Select from the data all lines with the word "white".
■ ■ ■ ■ ■ ■ ■
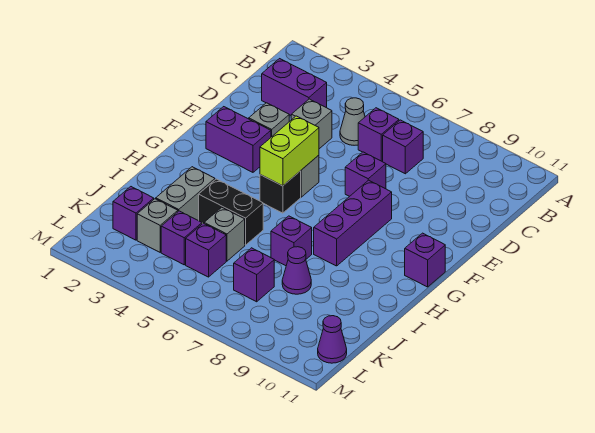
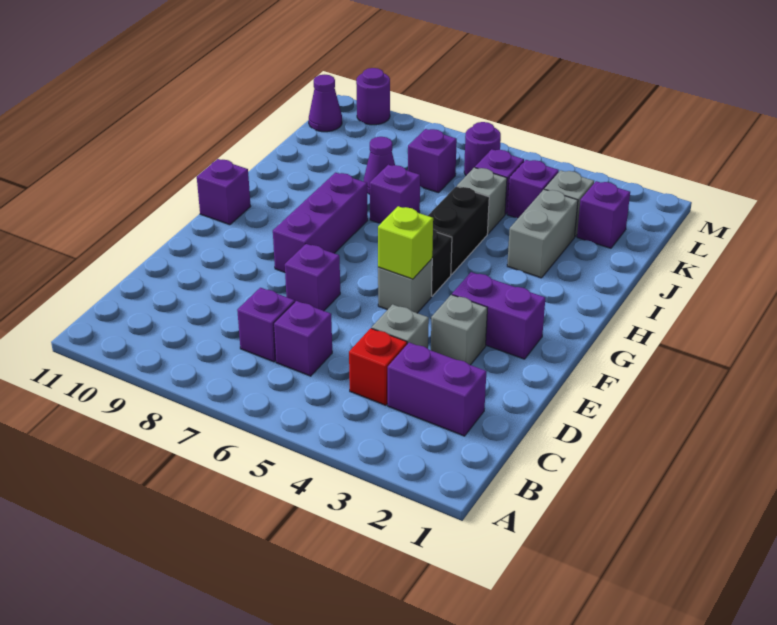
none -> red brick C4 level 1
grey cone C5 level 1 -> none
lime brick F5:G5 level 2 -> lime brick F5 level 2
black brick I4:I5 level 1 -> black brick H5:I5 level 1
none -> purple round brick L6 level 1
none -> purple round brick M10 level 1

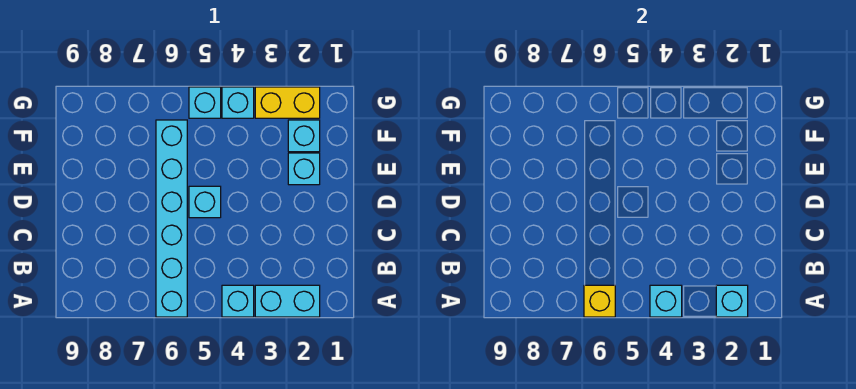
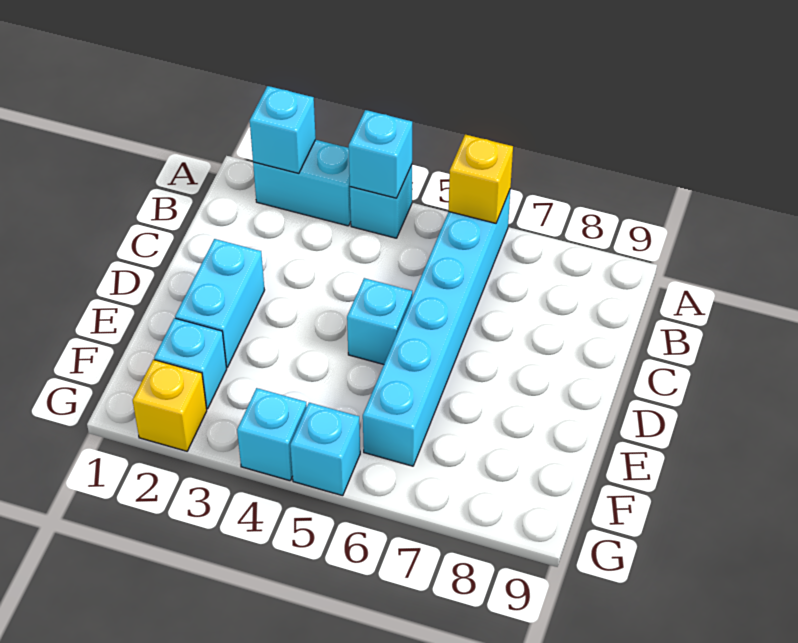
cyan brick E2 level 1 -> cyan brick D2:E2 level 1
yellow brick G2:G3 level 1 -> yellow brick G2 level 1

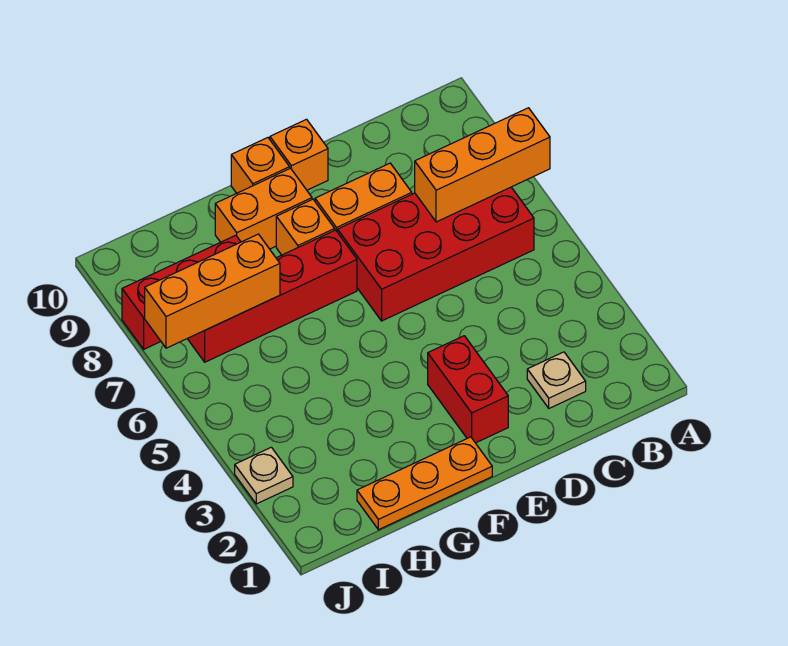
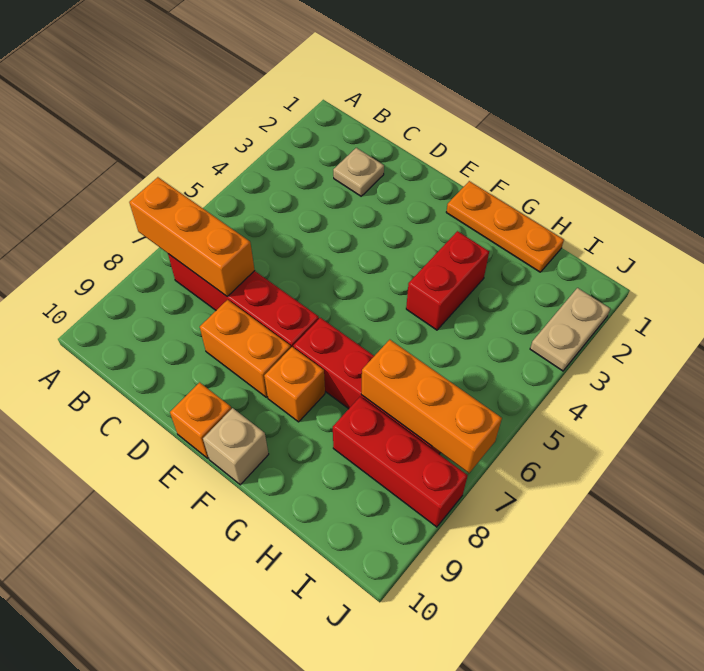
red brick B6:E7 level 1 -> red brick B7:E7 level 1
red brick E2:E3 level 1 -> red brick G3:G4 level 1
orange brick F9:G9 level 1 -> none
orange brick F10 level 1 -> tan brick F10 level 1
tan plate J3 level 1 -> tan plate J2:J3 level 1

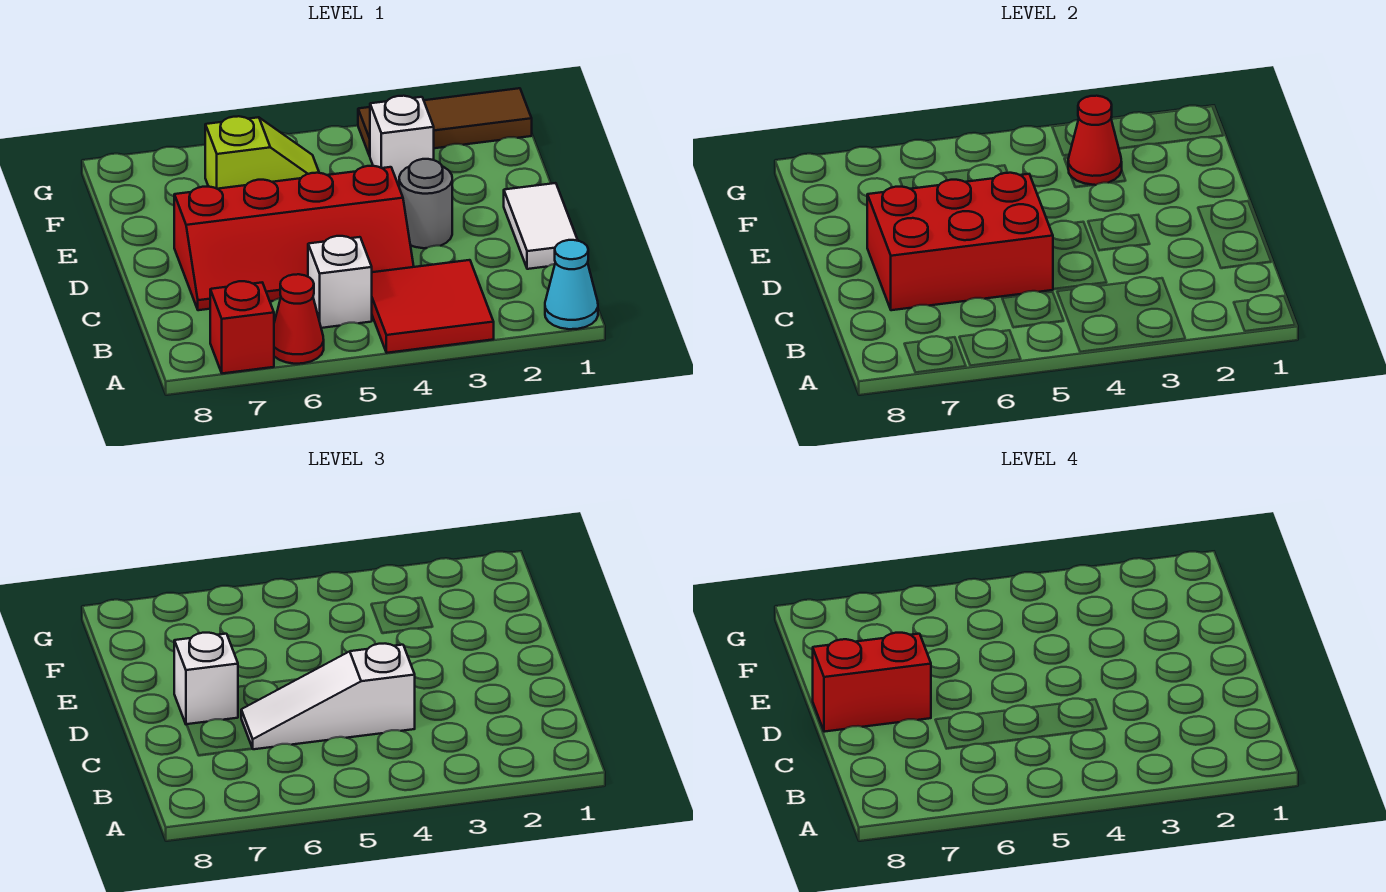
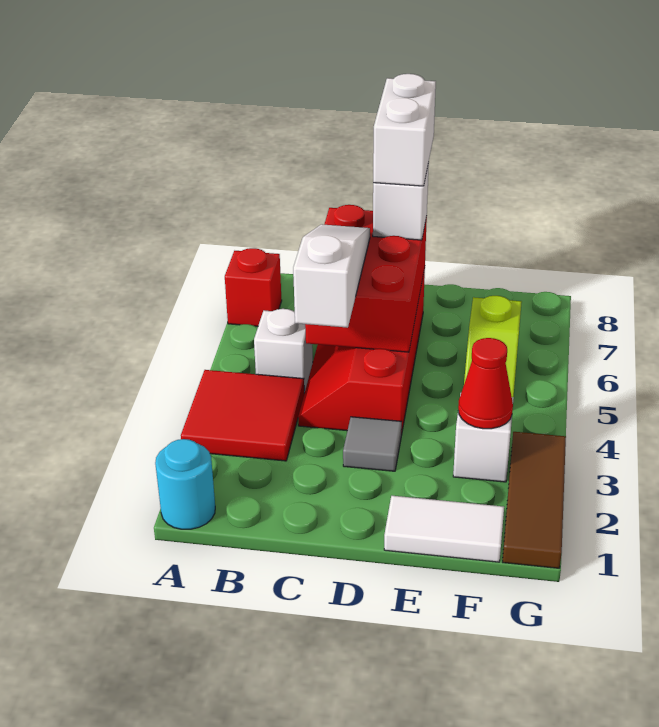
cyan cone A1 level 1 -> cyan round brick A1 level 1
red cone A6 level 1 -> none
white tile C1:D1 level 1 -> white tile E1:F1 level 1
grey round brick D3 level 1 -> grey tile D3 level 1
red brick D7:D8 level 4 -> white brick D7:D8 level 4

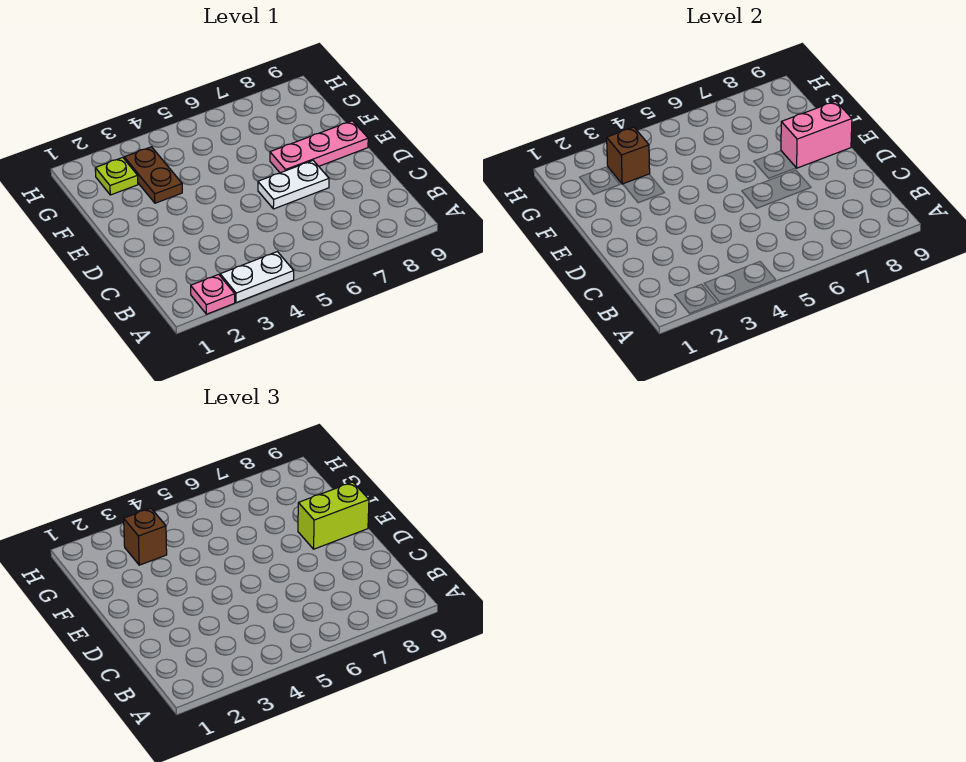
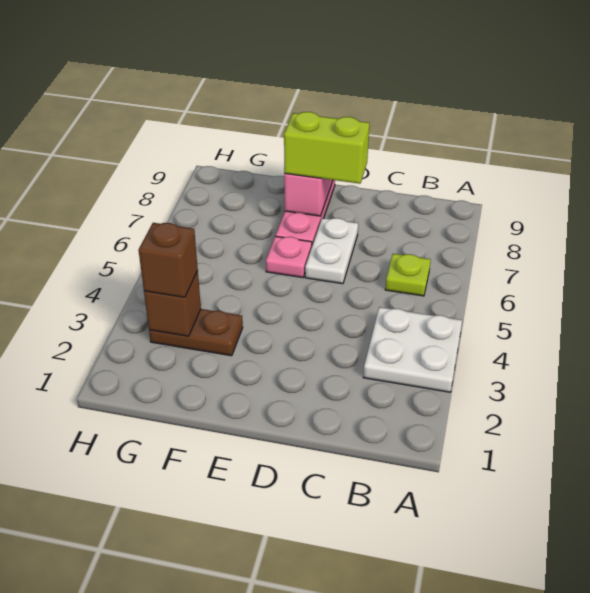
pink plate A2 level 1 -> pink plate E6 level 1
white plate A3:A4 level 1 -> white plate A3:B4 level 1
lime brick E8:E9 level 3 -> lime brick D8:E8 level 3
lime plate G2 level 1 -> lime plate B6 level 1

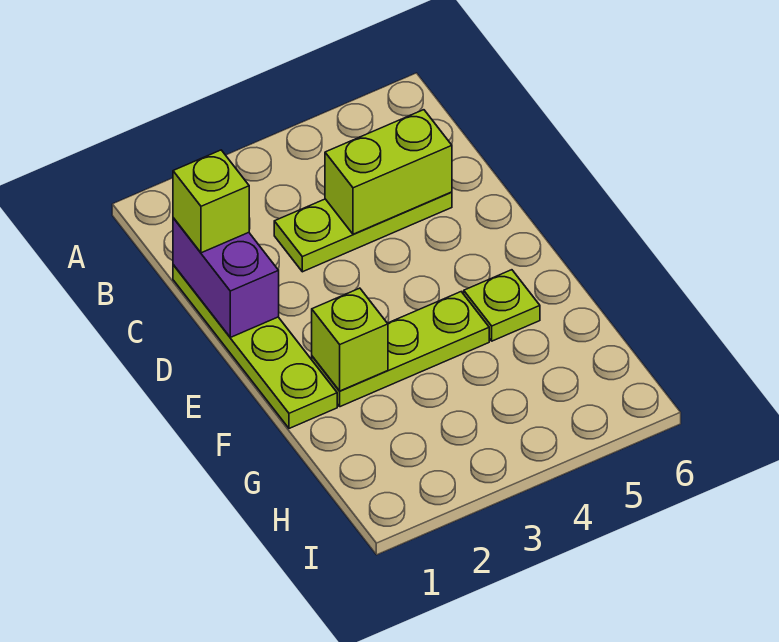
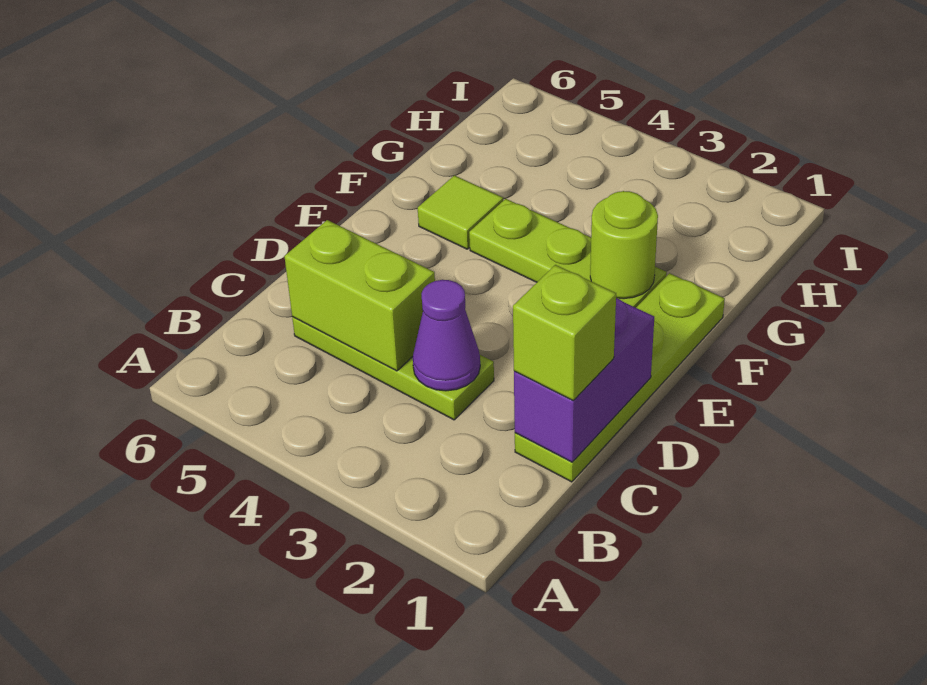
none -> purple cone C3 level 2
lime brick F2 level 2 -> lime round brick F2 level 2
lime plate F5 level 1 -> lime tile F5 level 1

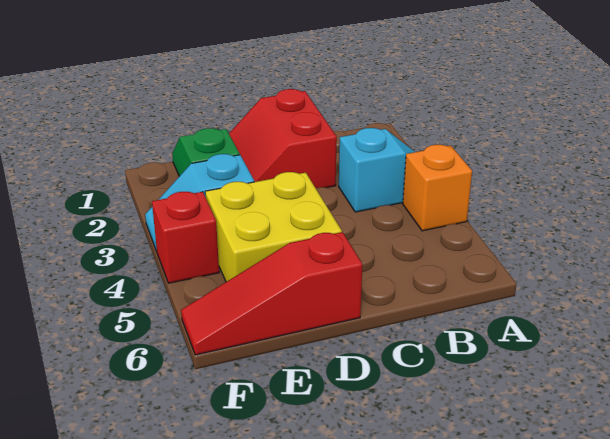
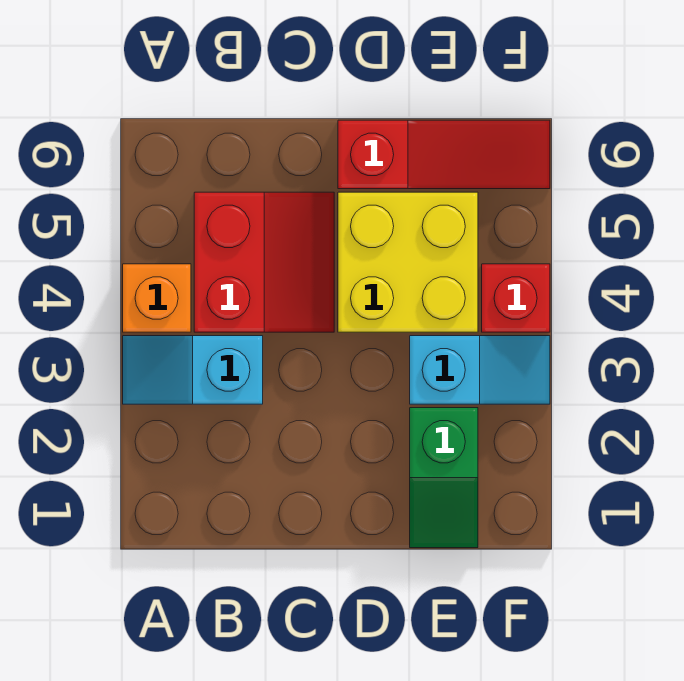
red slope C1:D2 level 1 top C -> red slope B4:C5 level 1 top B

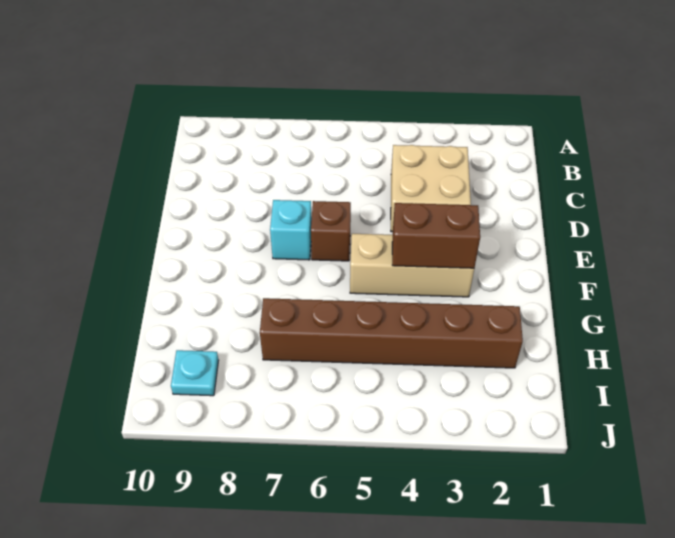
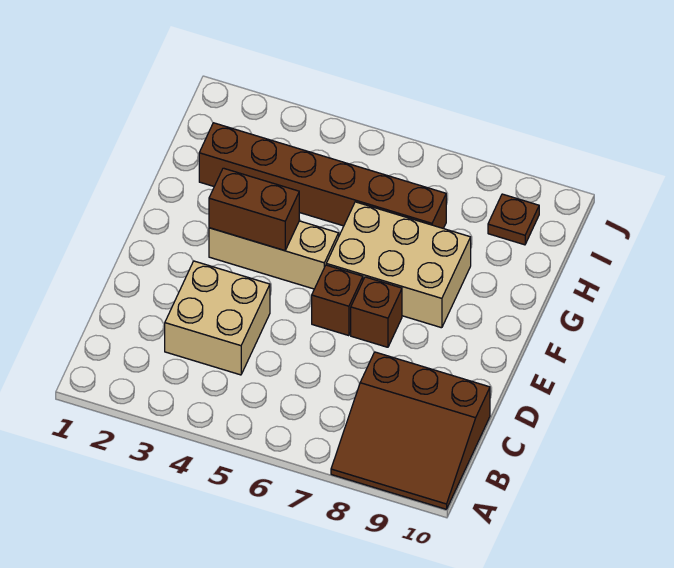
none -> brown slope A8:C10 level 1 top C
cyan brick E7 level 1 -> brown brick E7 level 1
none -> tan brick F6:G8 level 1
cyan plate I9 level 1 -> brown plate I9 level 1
■ ■ ■ ■ ■ ■ ■
● **REPLY TO THE TASK**:
white tile C1:D1 level 1 -> white tile E1:F1 level 1
red brick D7:D8 level 4 -> white brick D7:D8 level 4
white plate A3:A4 level 1 -> white plate A3:B4 level 1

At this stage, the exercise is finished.